I need the number of lines in the data that contain the word "none", and nothing beyond it.

━━━━━ INPUT DATA

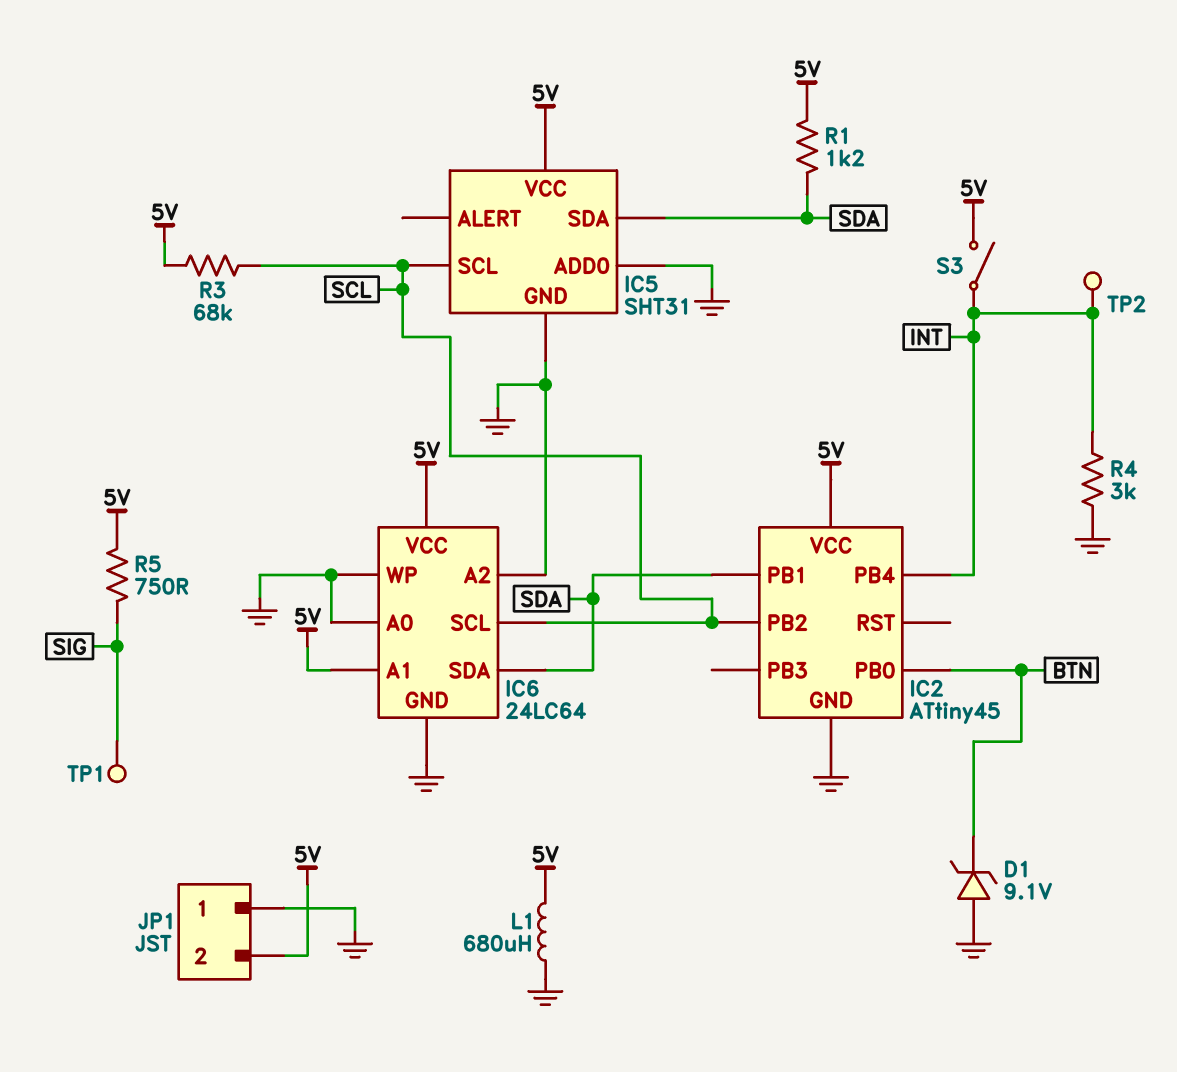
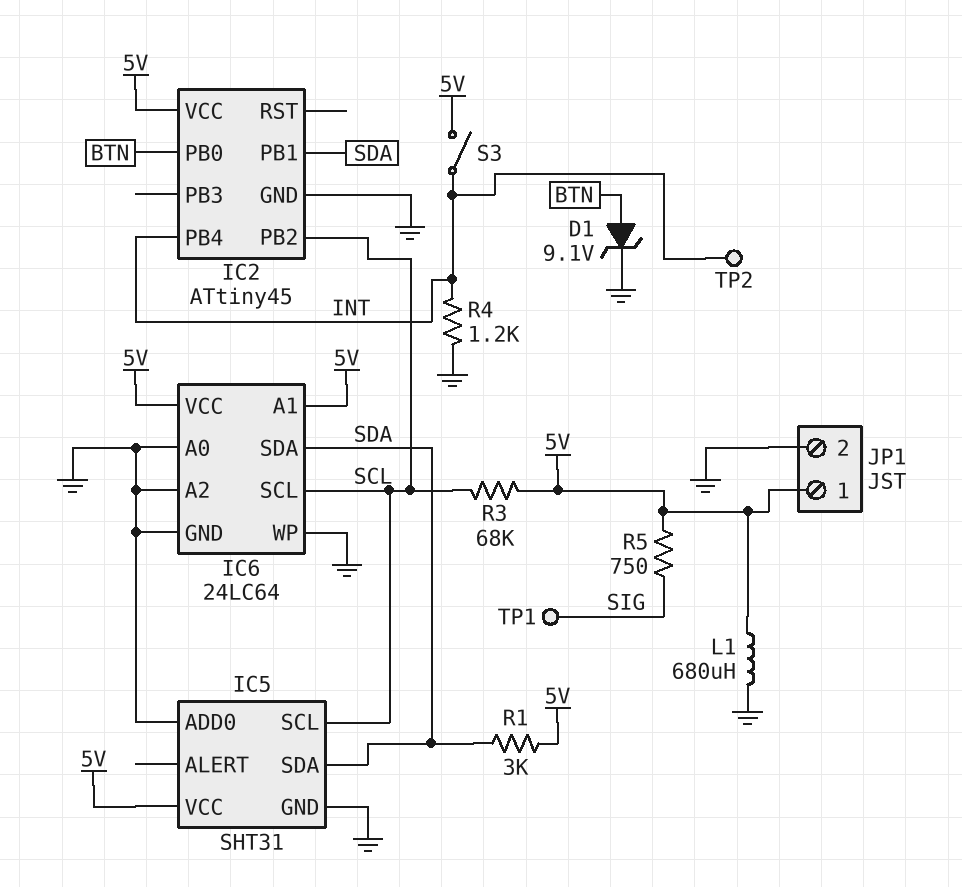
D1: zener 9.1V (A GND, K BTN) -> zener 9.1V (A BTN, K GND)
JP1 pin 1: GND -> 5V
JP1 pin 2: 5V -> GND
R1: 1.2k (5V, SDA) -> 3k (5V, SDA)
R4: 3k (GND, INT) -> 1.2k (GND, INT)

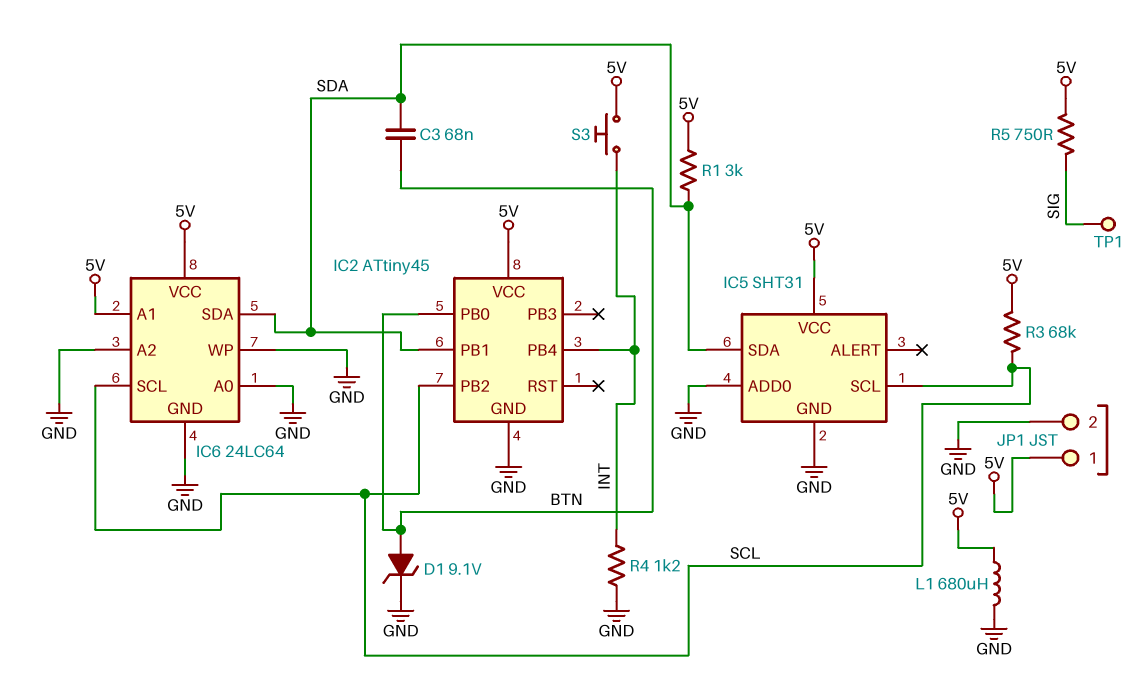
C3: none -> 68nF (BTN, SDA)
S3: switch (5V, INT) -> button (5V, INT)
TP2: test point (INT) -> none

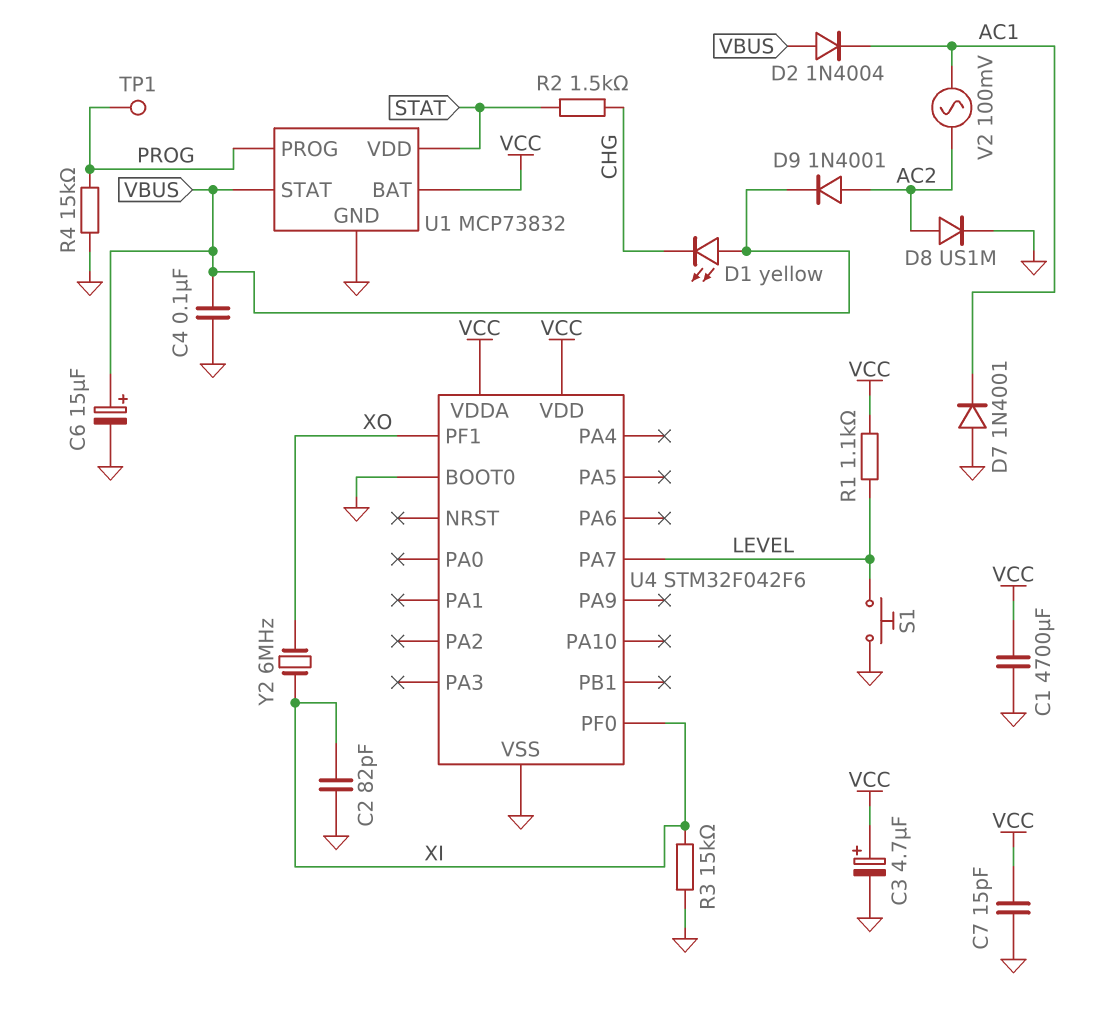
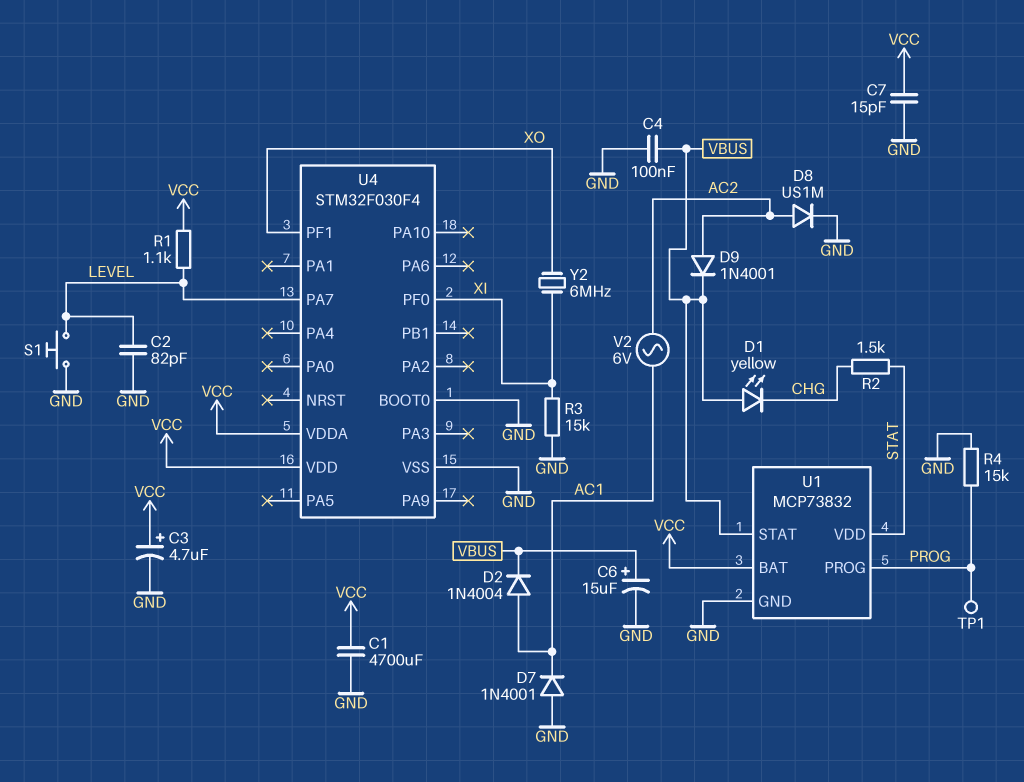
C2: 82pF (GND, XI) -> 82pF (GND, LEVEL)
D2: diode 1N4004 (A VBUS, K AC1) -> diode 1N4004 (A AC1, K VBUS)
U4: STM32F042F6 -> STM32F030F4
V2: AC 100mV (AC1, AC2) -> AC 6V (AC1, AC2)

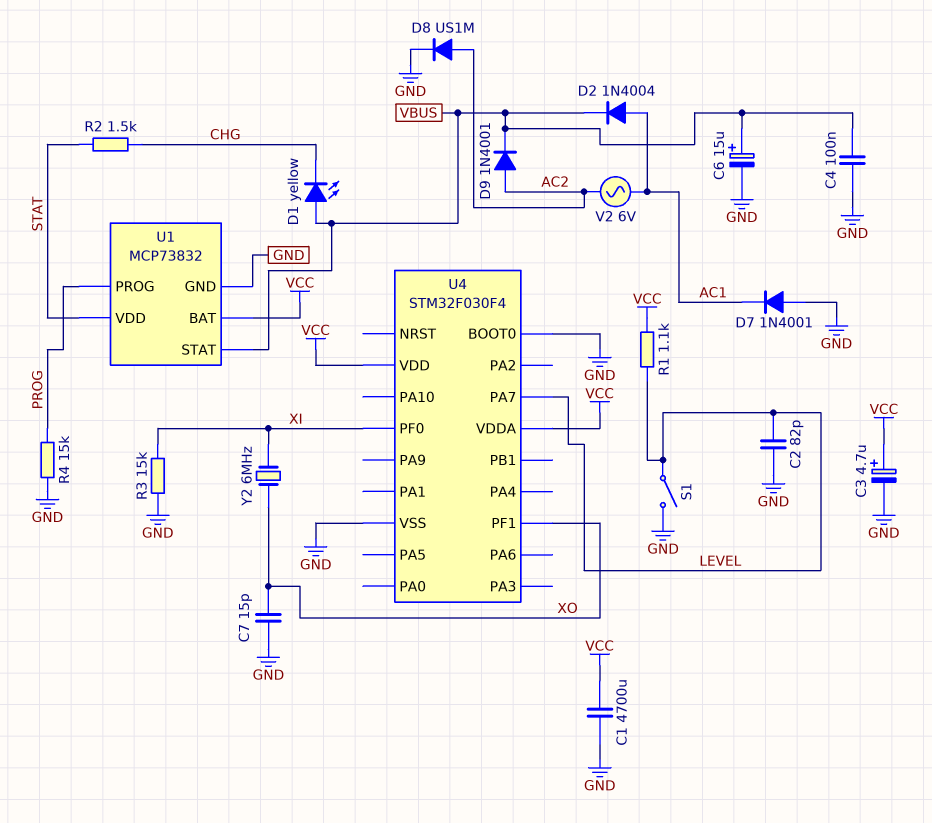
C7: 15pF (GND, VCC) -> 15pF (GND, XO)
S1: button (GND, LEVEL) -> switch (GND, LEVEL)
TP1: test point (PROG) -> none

━━━━━━━━━━

> FINISHED TASK
3